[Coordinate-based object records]
──────

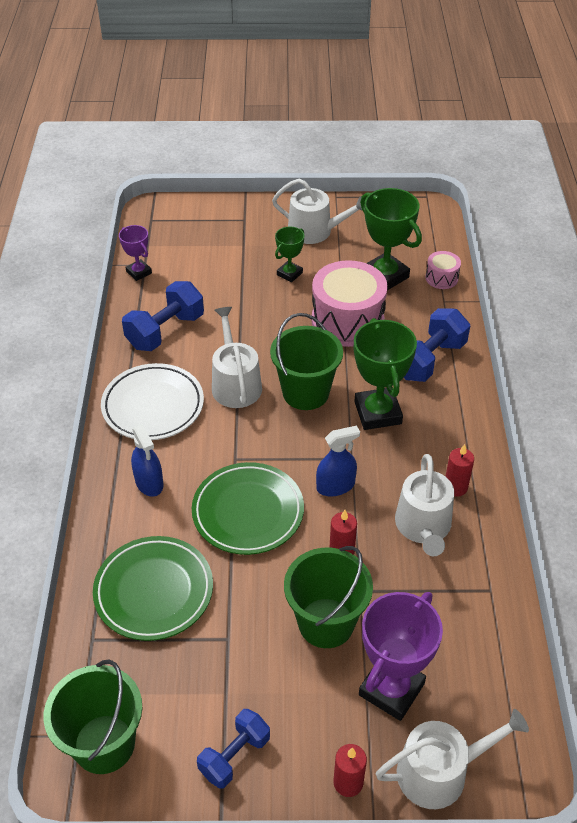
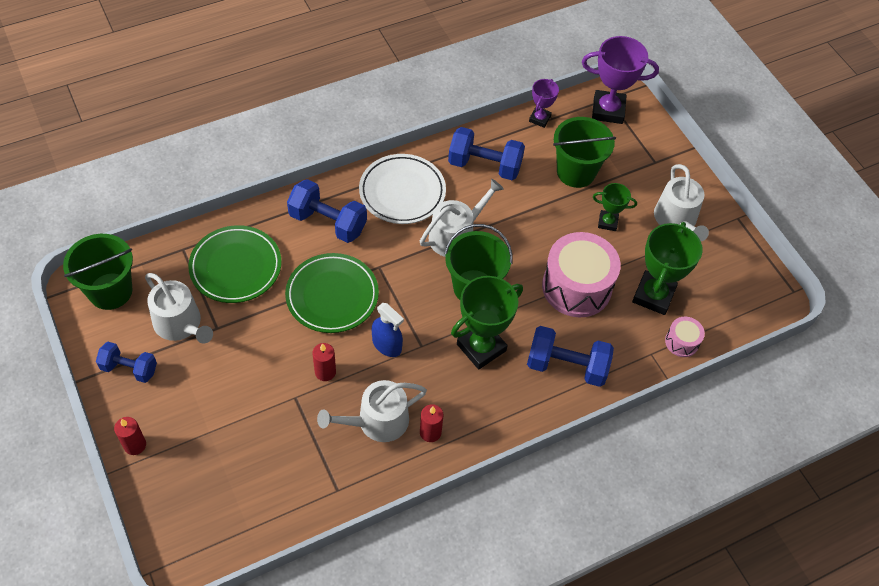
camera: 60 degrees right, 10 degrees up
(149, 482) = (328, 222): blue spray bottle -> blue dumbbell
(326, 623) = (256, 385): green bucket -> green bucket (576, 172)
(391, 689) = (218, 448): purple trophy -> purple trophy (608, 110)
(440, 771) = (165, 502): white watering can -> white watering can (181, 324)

──────

From the first line to the last, retype the data above exactly, but not its images.

camera: 60 degrees right, 10 degrees up
(149, 482) = (328, 222): blue spray bottle -> blue dumbbell
(326, 623) = (256, 385): green bucket -> green bucket (576, 172)
(391, 689) = (218, 448): purple trophy -> purple trophy (608, 110)
(440, 771) = (165, 502): white watering can -> white watering can (181, 324)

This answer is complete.